Scene images with change listings:
--------------------------------------------------
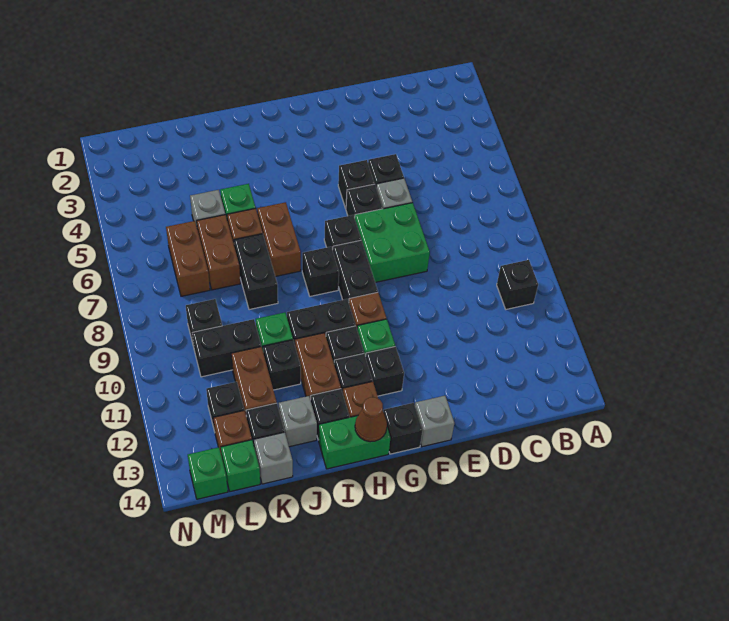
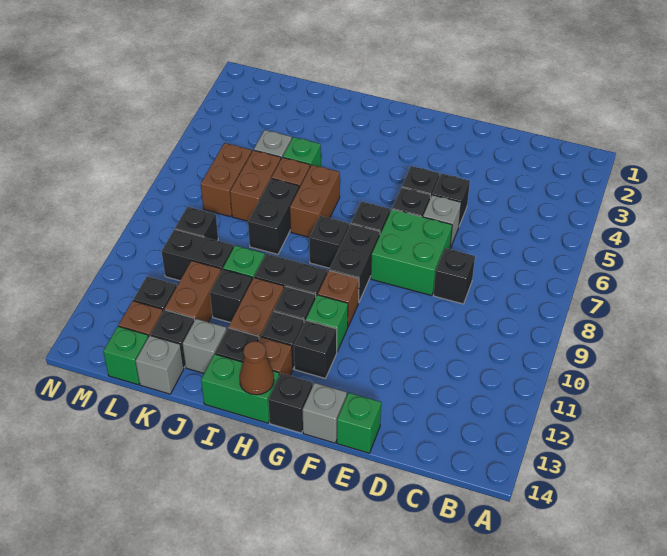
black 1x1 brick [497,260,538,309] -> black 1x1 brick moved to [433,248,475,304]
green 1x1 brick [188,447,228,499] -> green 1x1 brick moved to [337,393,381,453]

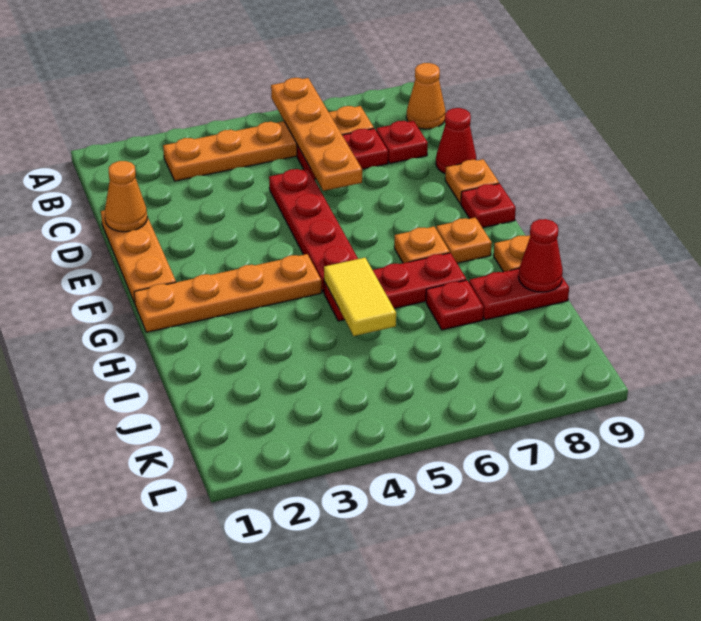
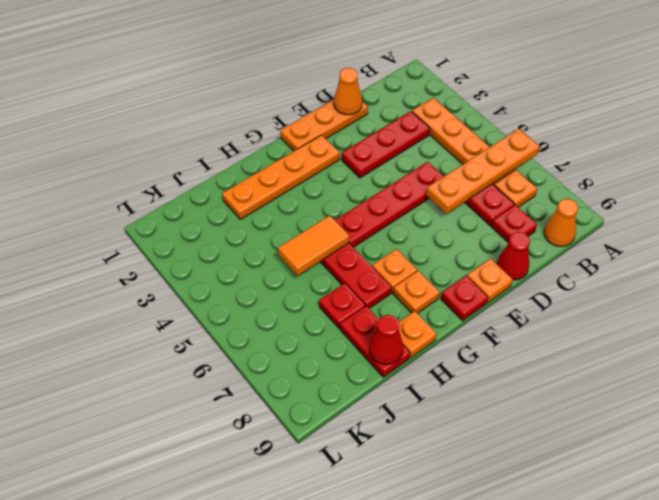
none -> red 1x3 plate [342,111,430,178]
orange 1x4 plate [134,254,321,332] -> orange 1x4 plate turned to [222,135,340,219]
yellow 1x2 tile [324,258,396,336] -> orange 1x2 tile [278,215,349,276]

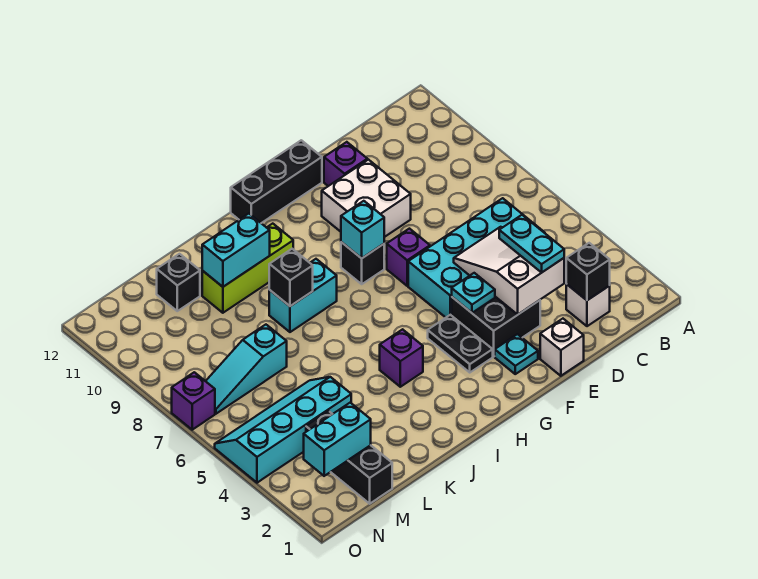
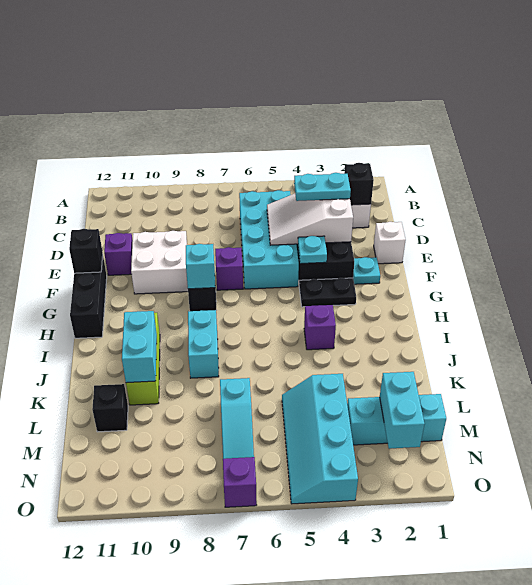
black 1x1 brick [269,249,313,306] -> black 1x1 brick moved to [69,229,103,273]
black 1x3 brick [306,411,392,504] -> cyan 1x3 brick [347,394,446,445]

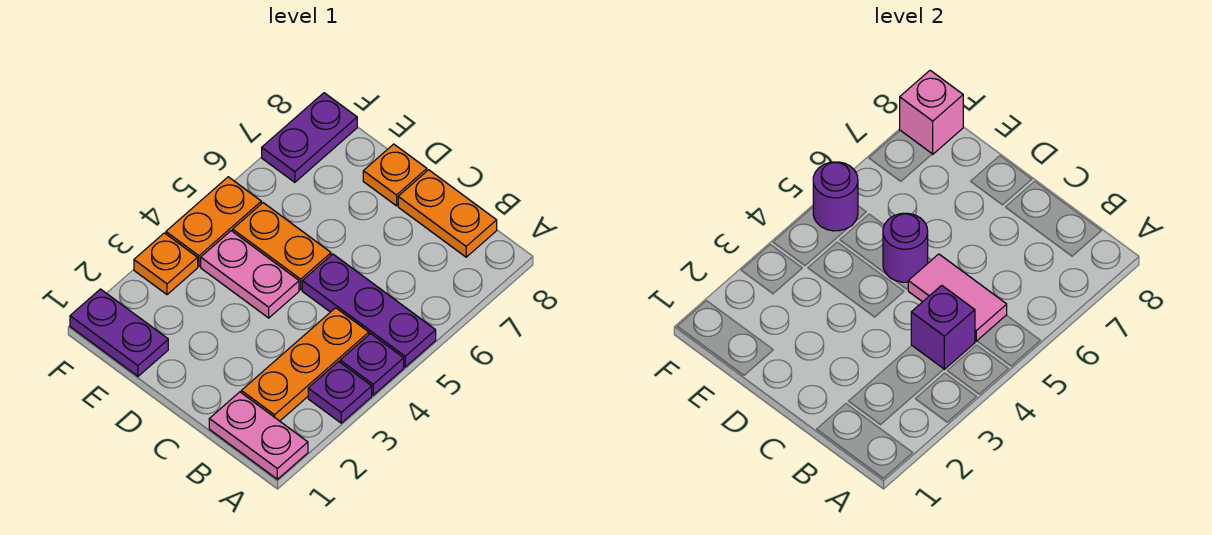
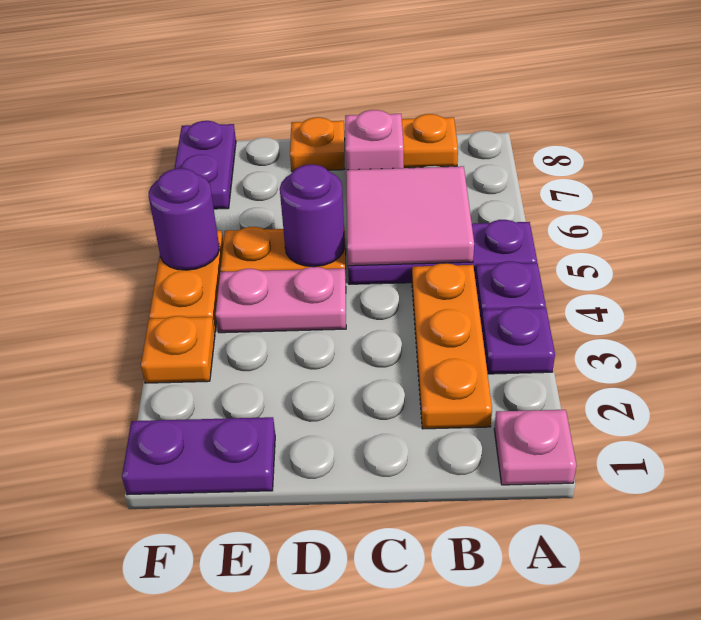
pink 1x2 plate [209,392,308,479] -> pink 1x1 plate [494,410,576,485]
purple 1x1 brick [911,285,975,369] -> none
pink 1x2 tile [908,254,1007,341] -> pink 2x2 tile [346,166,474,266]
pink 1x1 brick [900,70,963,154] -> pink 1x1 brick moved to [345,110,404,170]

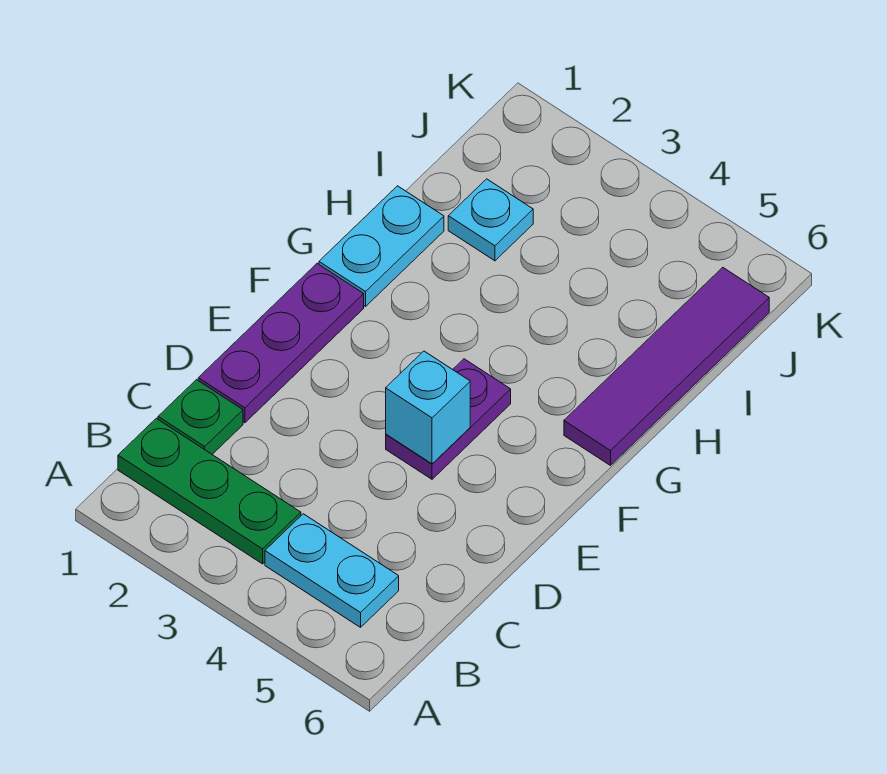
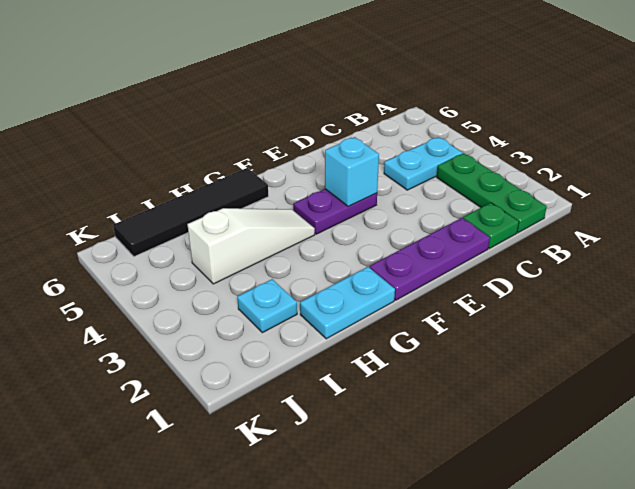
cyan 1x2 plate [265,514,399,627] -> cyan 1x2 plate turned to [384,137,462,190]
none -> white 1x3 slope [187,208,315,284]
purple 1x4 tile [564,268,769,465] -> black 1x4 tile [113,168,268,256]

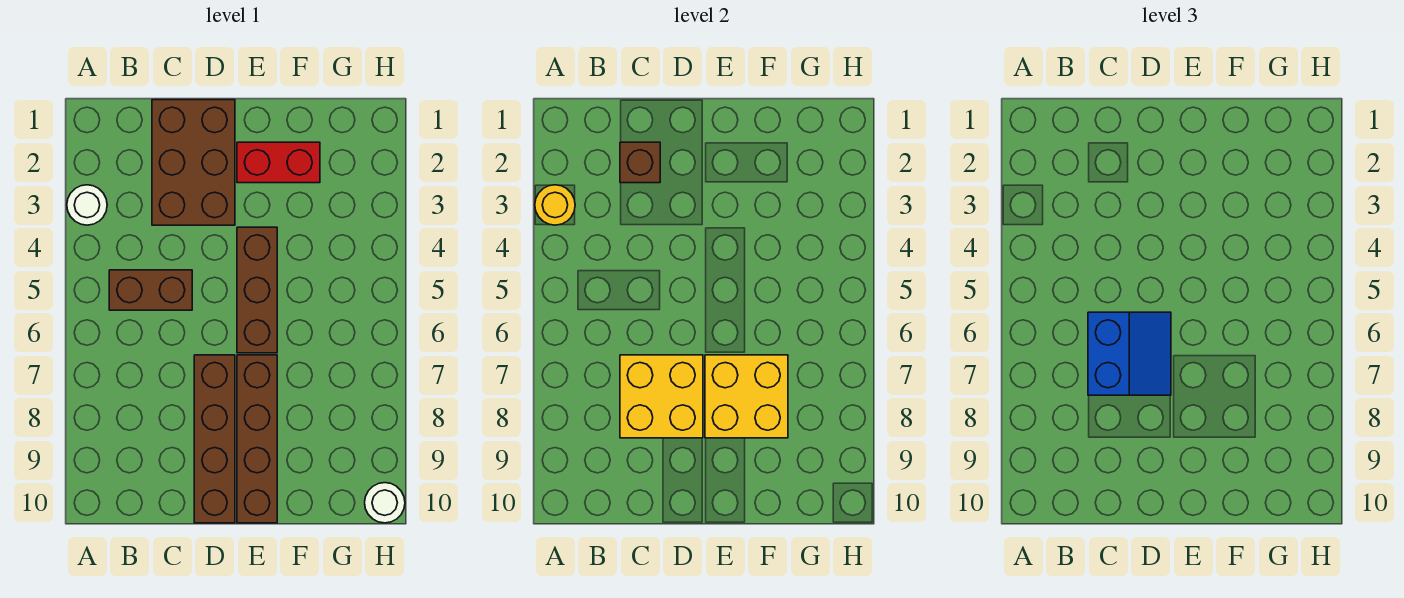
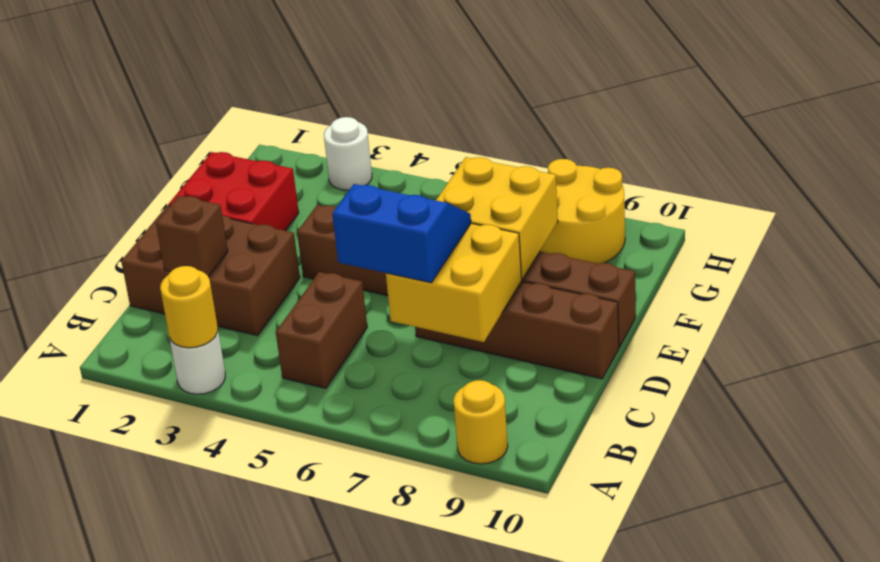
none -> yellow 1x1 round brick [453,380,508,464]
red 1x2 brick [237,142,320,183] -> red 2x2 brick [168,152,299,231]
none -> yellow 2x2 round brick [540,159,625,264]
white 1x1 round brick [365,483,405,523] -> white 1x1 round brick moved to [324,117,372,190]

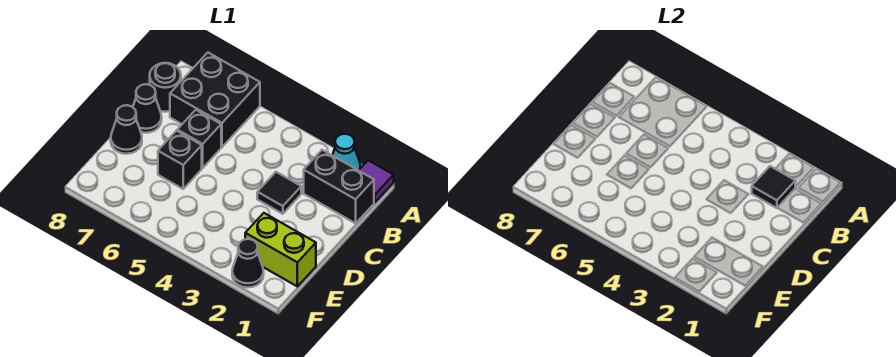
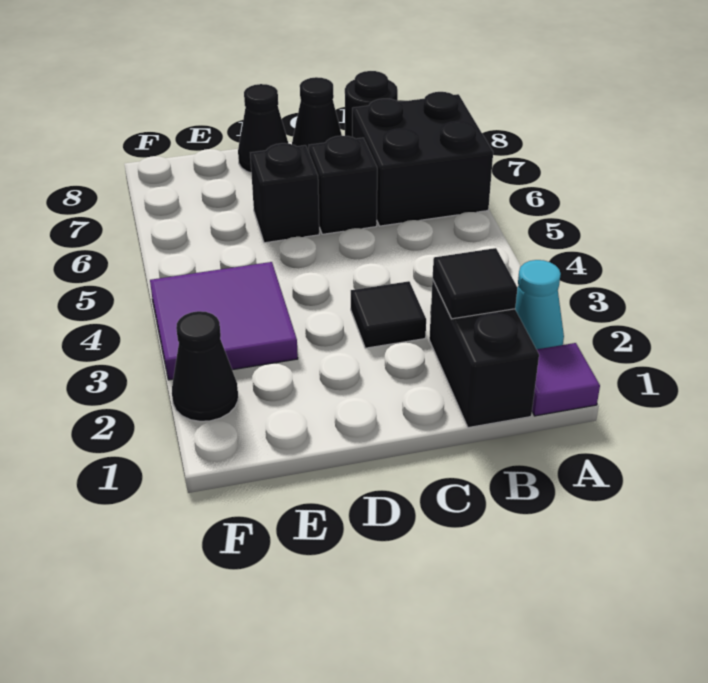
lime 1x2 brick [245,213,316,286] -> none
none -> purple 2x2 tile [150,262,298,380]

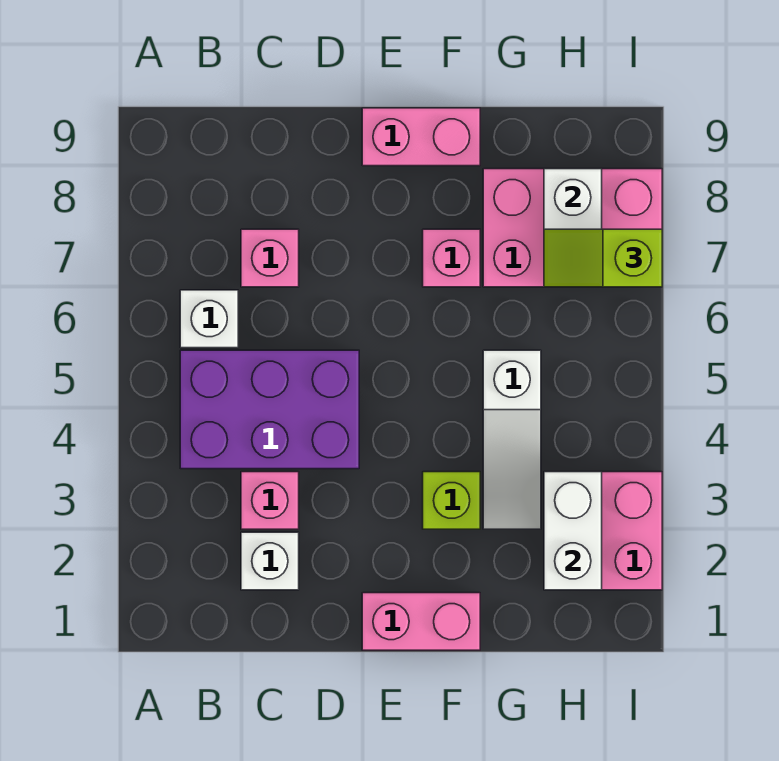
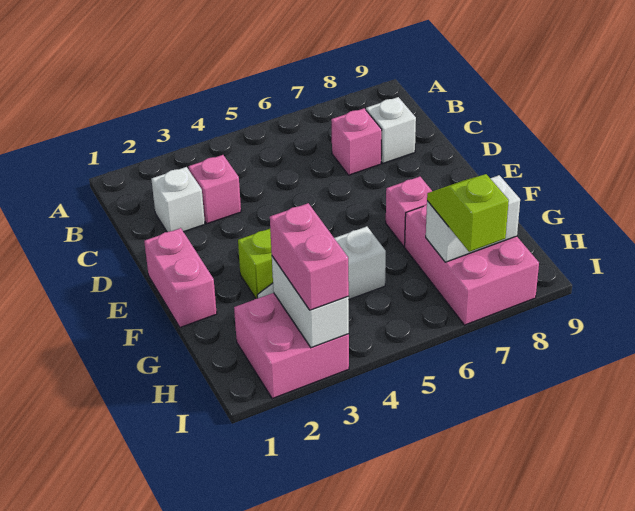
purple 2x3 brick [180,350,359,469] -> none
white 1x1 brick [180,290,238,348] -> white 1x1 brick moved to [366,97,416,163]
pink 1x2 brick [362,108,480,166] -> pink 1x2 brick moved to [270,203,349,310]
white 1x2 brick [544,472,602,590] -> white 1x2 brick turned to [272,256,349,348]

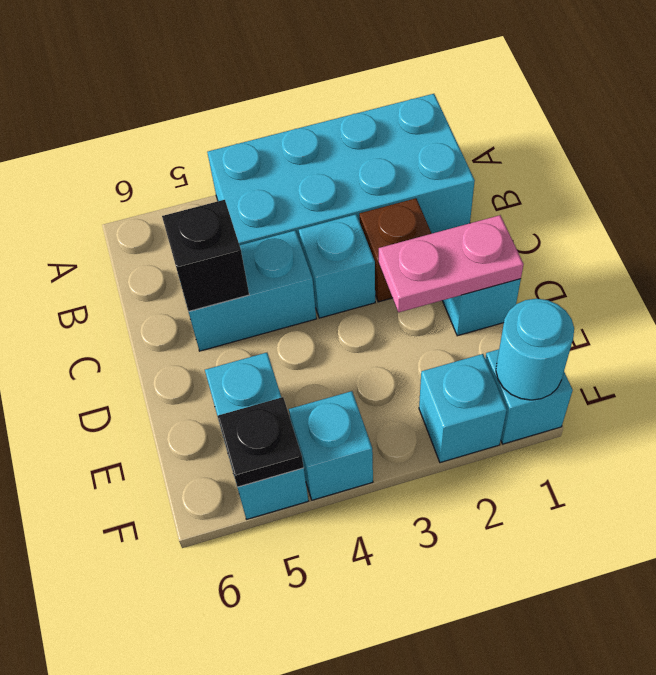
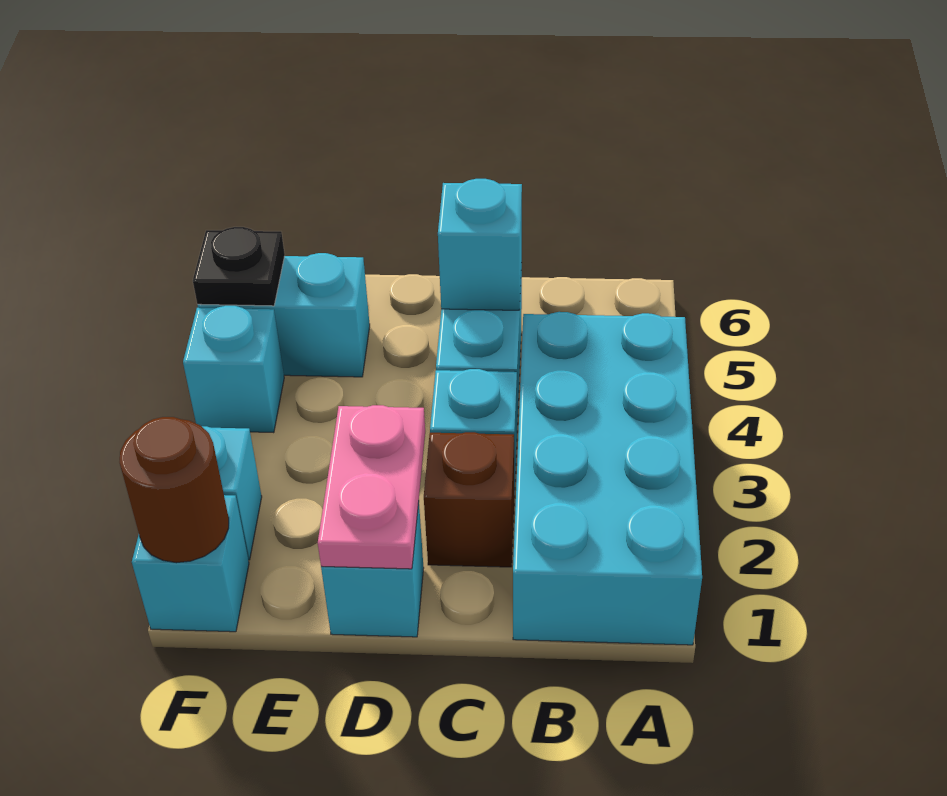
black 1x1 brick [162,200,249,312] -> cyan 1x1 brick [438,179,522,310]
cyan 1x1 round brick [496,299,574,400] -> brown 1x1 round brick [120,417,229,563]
--------------------------------------------------
*Request:* The copy you return must match the records above exactly, minus any images.

*Solution to the problem:*
black 1x1 brick [497,260,538,309] -> black 1x1 brick moved to [433,248,475,304]
green 1x1 brick [188,447,228,499] -> green 1x1 brick moved to [337,393,381,453]

none -> red 1x3 plate [342,111,430,178]
orange 1x4 plate [134,254,321,332] -> orange 1x4 plate turned to [222,135,340,219]
yellow 1x2 tile [324,258,396,336] -> orange 1x2 tile [278,215,349,276]

black 1x1 brick [269,249,313,306] -> black 1x1 brick moved to [69,229,103,273]
black 1x3 brick [306,411,392,504] -> cyan 1x3 brick [347,394,446,445]

pink 1x2 plate [209,392,308,479] -> pink 1x1 plate [494,410,576,485]
purple 1x1 brick [911,285,975,369] -> none
pink 1x2 tile [908,254,1007,341] -> pink 2x2 tile [346,166,474,266]
pink 1x1 brick [900,70,963,154] -> pink 1x1 brick moved to [345,110,404,170]

cyan 1x2 plate [265,514,399,627] -> cyan 1x2 plate turned to [384,137,462,190]
none -> white 1x3 slope [187,208,315,284]
purple 1x4 tile [564,268,769,465] -> black 1x4 tile [113,168,268,256]

none -> yellow 1x1 round brick [453,380,508,464]
red 1x2 brick [237,142,320,183] -> red 2x2 brick [168,152,299,231]
none -> yellow 2x2 round brick [540,159,625,264]
white 1x1 round brick [365,483,405,523] -> white 1x1 round brick moved to [324,117,372,190]

lime 1x2 brick [245,213,316,286] -> none
none -> purple 2x2 tile [150,262,298,380]

purple 2x3 brick [180,350,359,469] -> none
white 1x1 brick [180,290,238,348] -> white 1x1 brick moved to [366,97,416,163]
pink 1x2 brick [362,108,480,166] -> pink 1x2 brick moved to [270,203,349,310]
white 1x2 brick [544,472,602,590] -> white 1x2 brick turned to [272,256,349,348]

black 1x1 brick [162,200,249,312] -> cyan 1x1 brick [438,179,522,310]
cyan 1x1 round brick [496,299,574,400] -> brown 1x1 round brick [120,417,229,563]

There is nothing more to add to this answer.